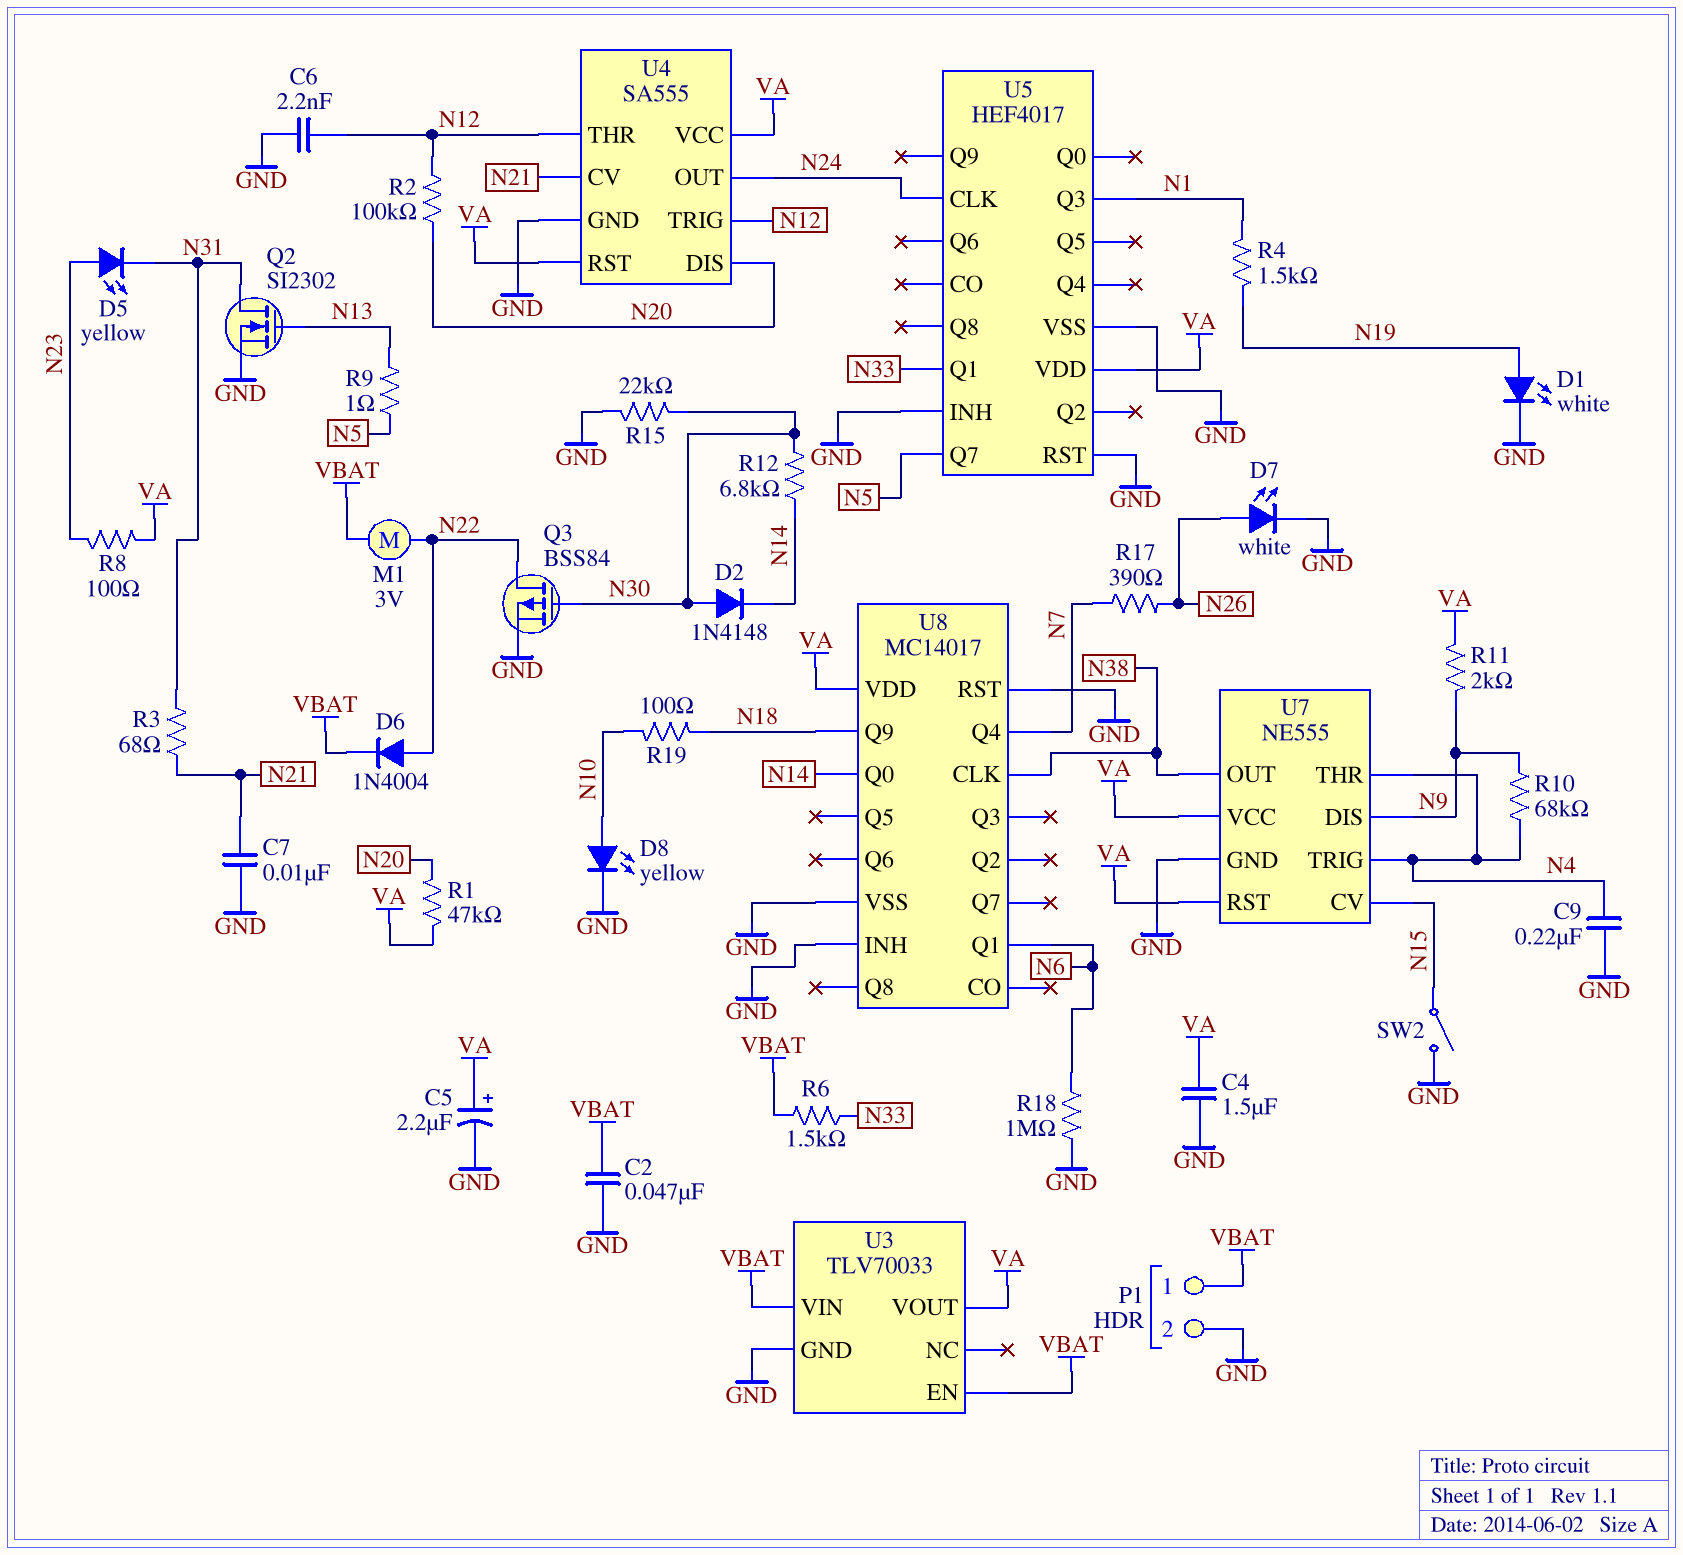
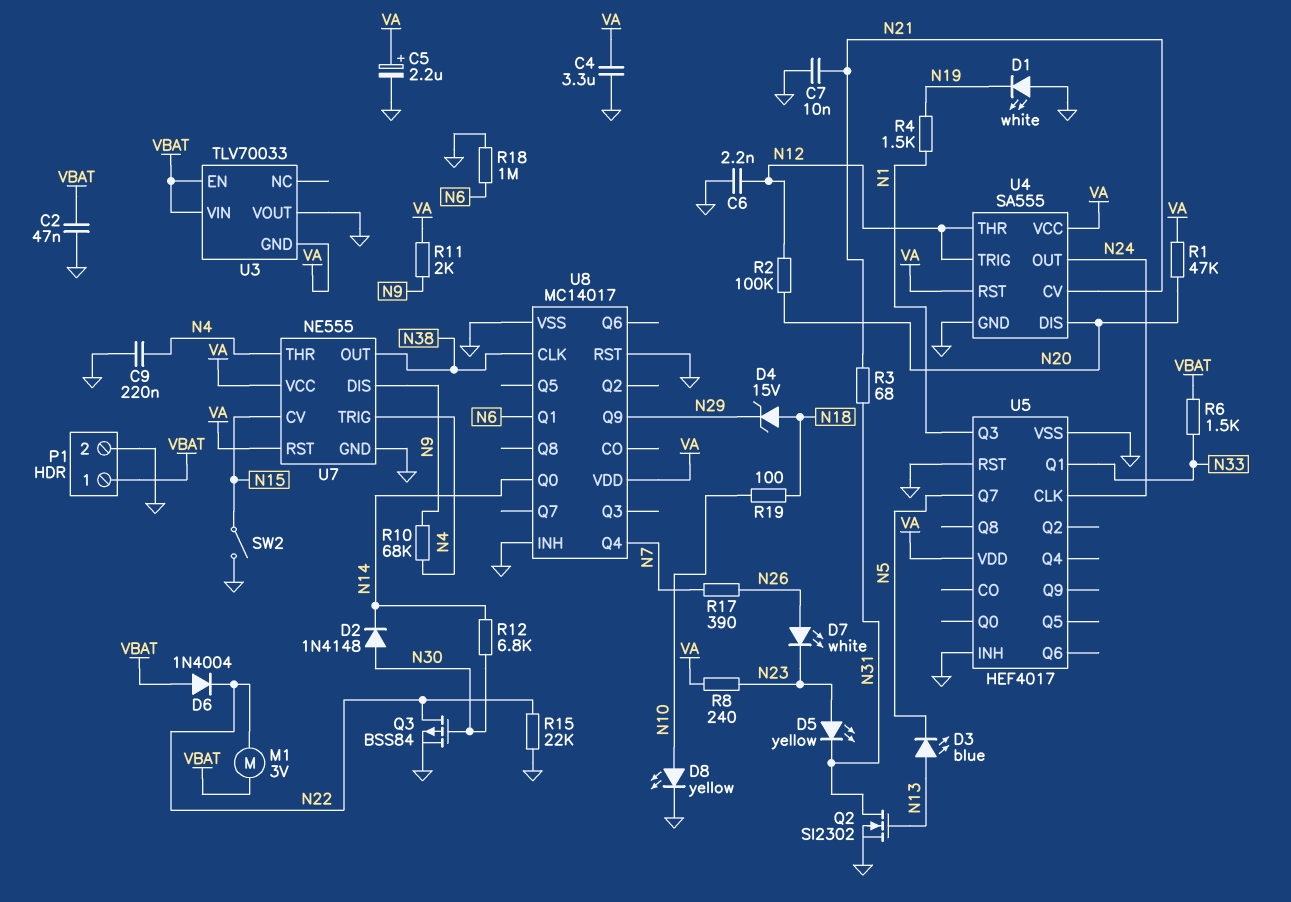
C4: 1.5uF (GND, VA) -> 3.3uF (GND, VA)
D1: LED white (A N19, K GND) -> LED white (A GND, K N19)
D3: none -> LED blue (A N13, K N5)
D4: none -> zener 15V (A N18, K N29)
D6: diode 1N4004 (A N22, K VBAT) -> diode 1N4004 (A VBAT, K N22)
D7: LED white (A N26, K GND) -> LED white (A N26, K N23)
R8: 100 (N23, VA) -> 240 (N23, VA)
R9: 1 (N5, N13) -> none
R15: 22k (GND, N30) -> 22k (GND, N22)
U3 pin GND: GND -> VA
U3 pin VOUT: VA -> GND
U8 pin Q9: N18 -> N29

-*-*-

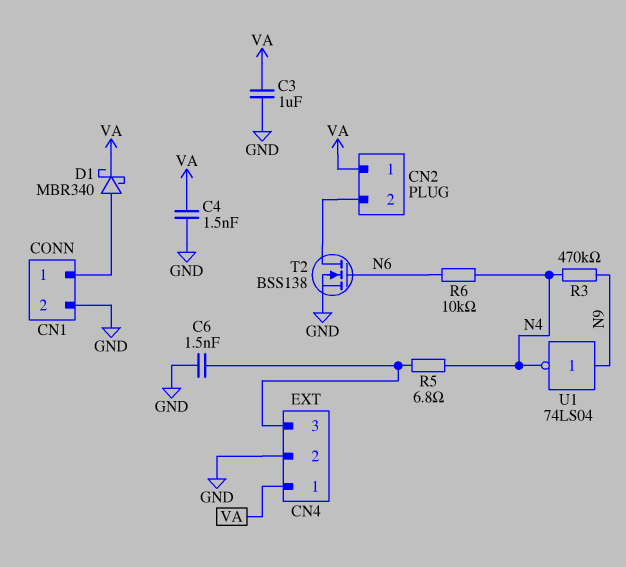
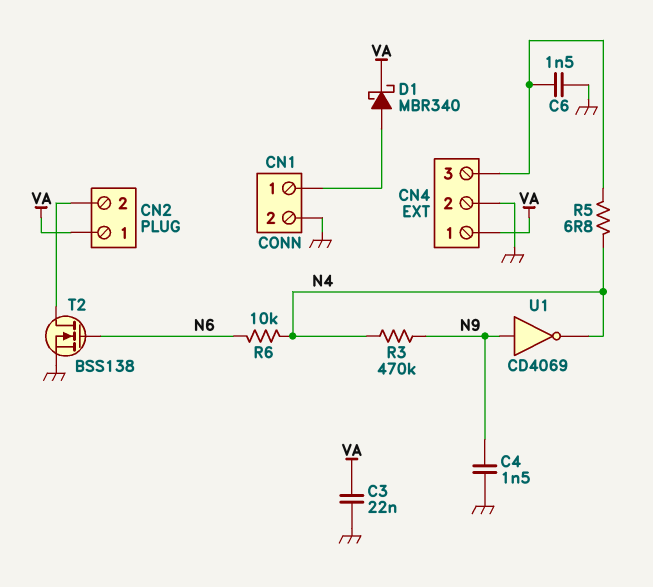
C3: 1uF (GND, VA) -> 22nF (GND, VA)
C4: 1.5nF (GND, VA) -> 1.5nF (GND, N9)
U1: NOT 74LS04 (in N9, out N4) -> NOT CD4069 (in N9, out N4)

-*-*-

> _Directions_: Each line of the listing above that contains the word "white" is to be copied.

> _Worked solution_:
D1: LED white (A N19, K GND) -> LED white (A GND, K N19)
D7: LED white (A N26, K GND) -> LED white (A N26, K N23)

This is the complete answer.